◆ Exercise directions: Go to the line containing "BZ3: buzzer (plus" in the listing below and retype it and every later line exactly, down to the last.

◆ Exercise inputs:

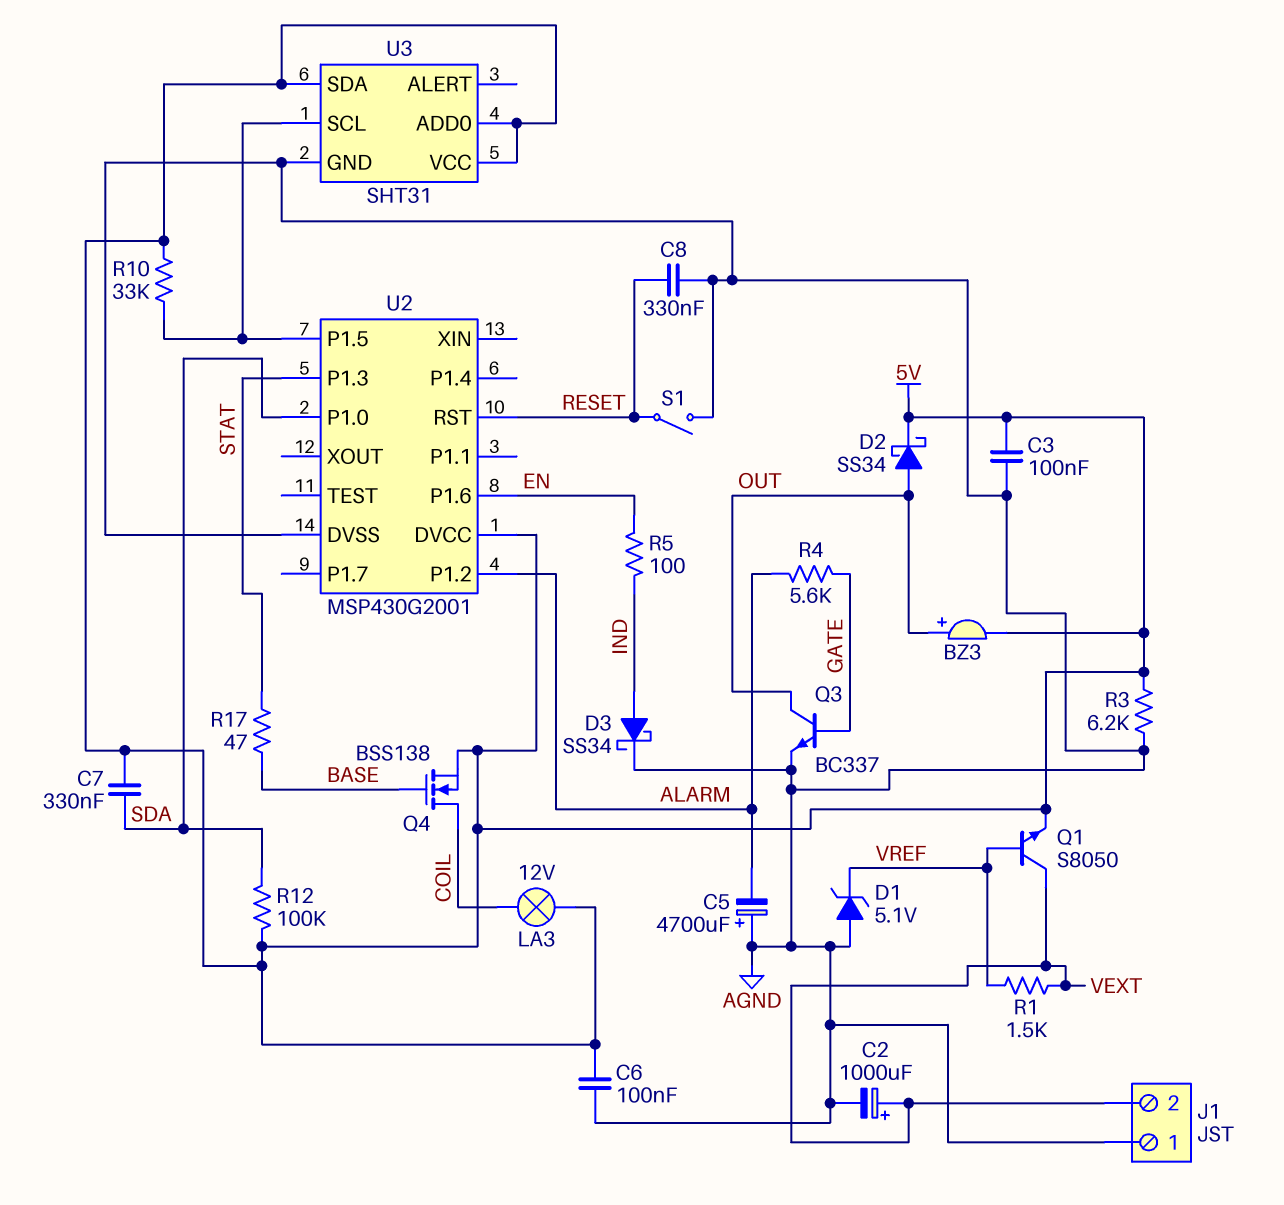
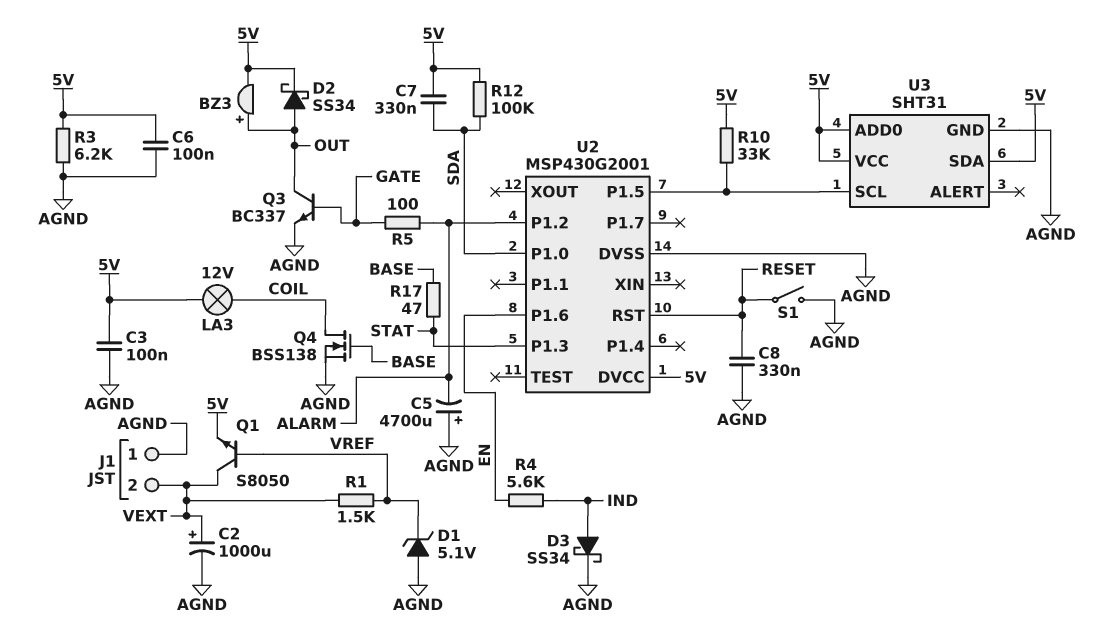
Q4: NMOS BSS138 (G BASE, D COIL, S 5V) -> NMOS BSS138 (G BASE, D COIL, S AGND)
R4: 5.6k (ALARM, GATE) -> 5.6k (EN, IND)
R5: 100 (EN, IND) -> 100 (ALARM, GATE)

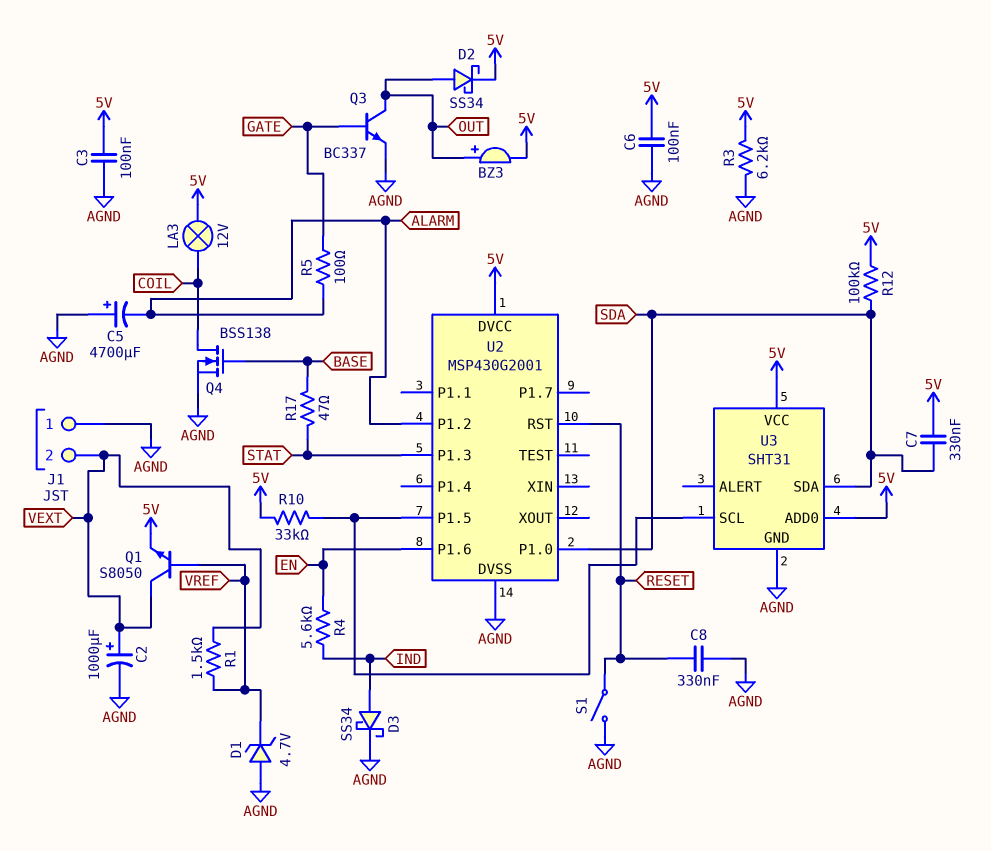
D1: zener 5.1V (A AGND, K VREF) -> zener 4.7V (A AGND, K VREF)
U3 pin SDA: 5V -> SDA

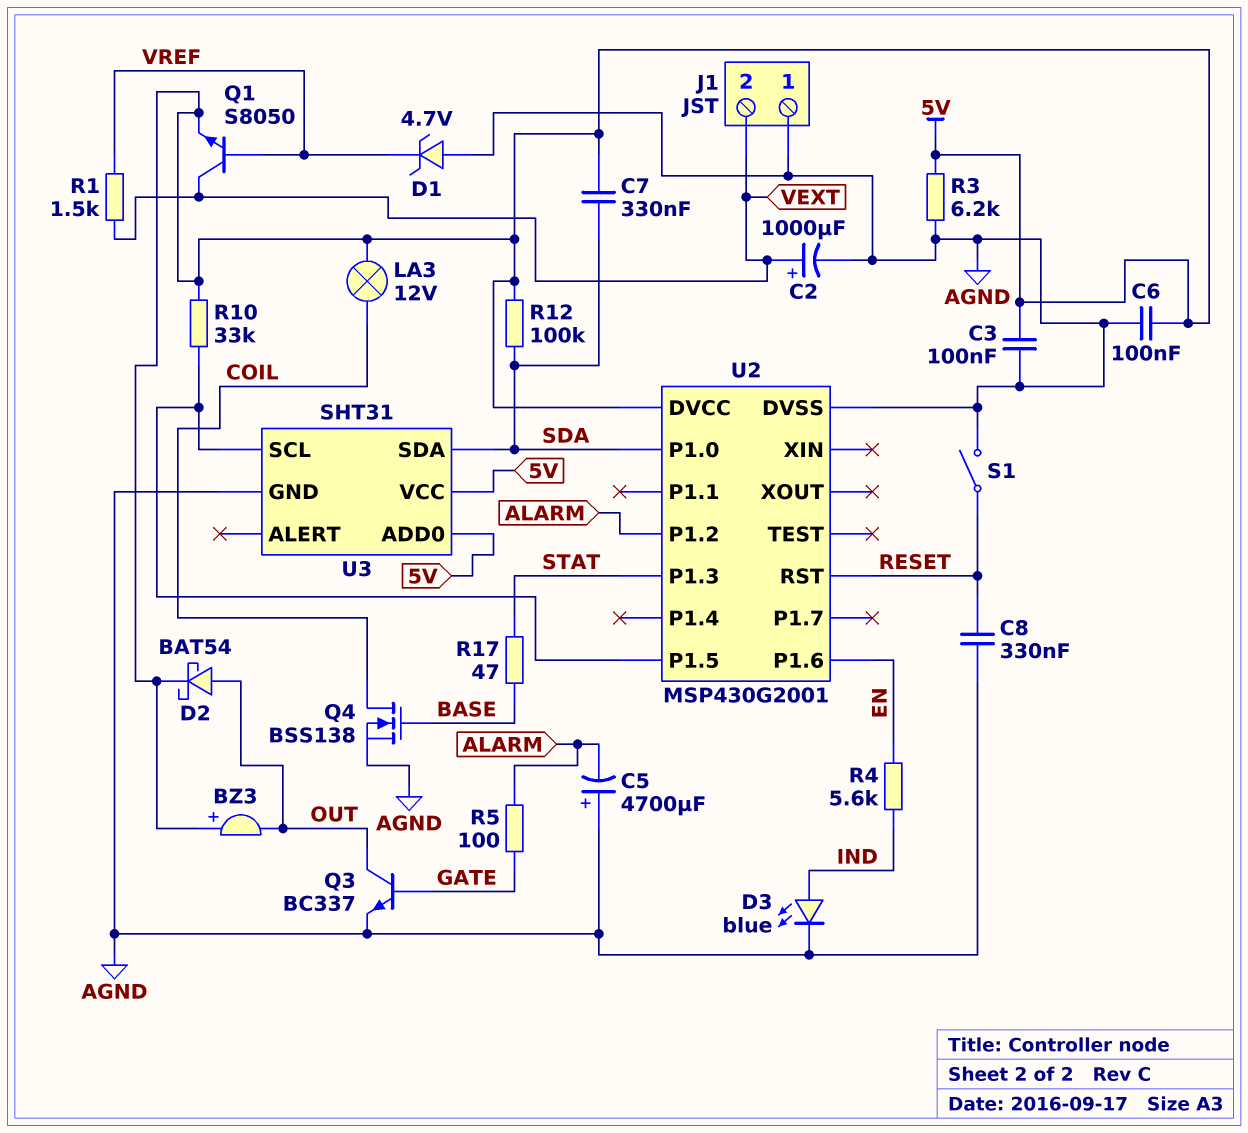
BZ3: buzzer (plus OUT, minus 5V) -> buzzer (plus 5V, minus OUT)
D2: schottky SS34 (A OUT, K 5V) -> schottky BAT54 (A OUT, K 5V)
D3: schottky SS34 (A IND, K AGND) -> LED blue (A IND, K AGND)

◆ Solution to the problem:
BZ3: buzzer (plus OUT, minus 5V) -> buzzer (plus 5V, minus OUT)
D2: schottky SS34 (A OUT, K 5V) -> schottky BAT54 (A OUT, K 5V)
D3: schottky SS34 (A IND, K AGND) -> LED blue (A IND, K AGND)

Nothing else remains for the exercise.